(Data Opens)

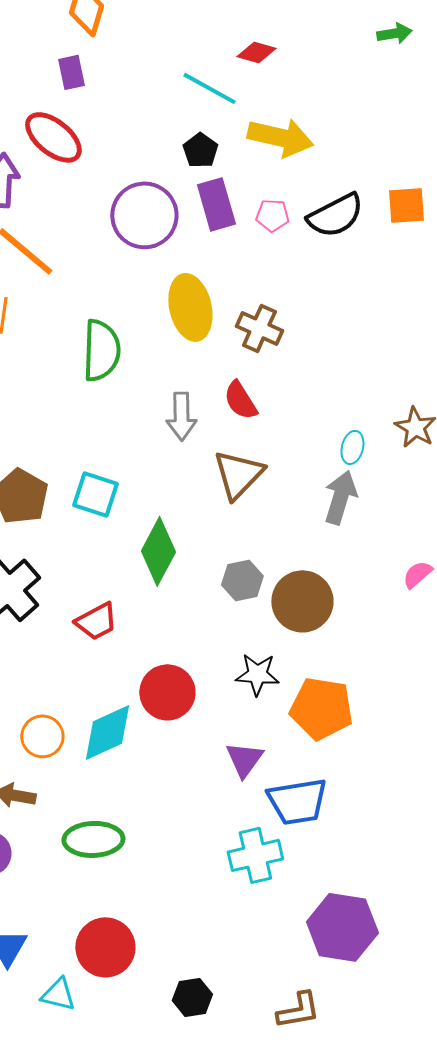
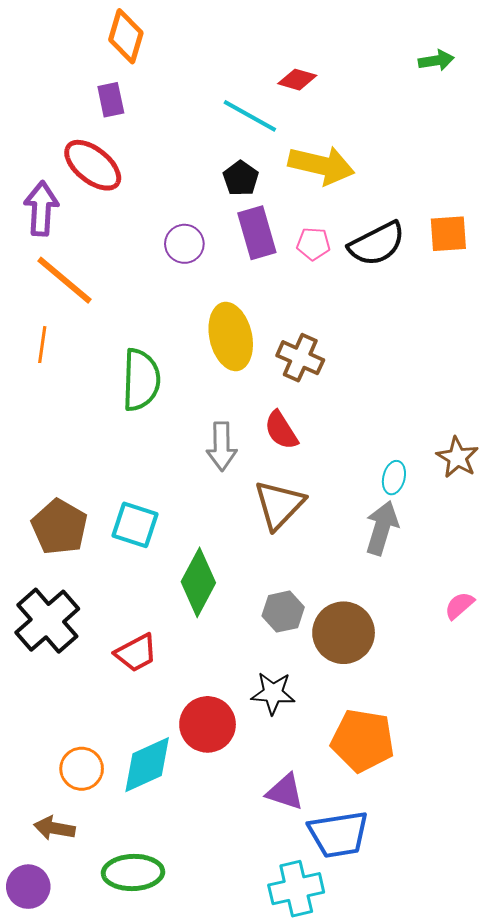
purple circle: (144, 215) -> (184, 244), size x0.6
black star: (257, 674) -> (273, 693), moved
purple triangle: (244, 759) -> (285, 792), turned -48

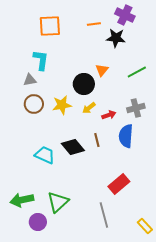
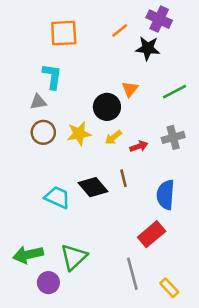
orange line: (94, 24) -> (120, 30), turned -32
blue semicircle: (126, 136) -> (166, 195), moved
yellow rectangle: (145, 226) -> (169, 288), moved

(Data Closes)

Problem details
Verbatim reproduction of every entry is needed, with the images left out.

Output below
purple circle: (144, 215) -> (184, 244), size x0.6
black star: (257, 674) -> (273, 693), moved
purple triangle: (244, 759) -> (285, 792), turned -48

orange line: (94, 24) -> (120, 30), turned -32
blue semicircle: (126, 136) -> (166, 195), moved
yellow rectangle: (145, 226) -> (169, 288), moved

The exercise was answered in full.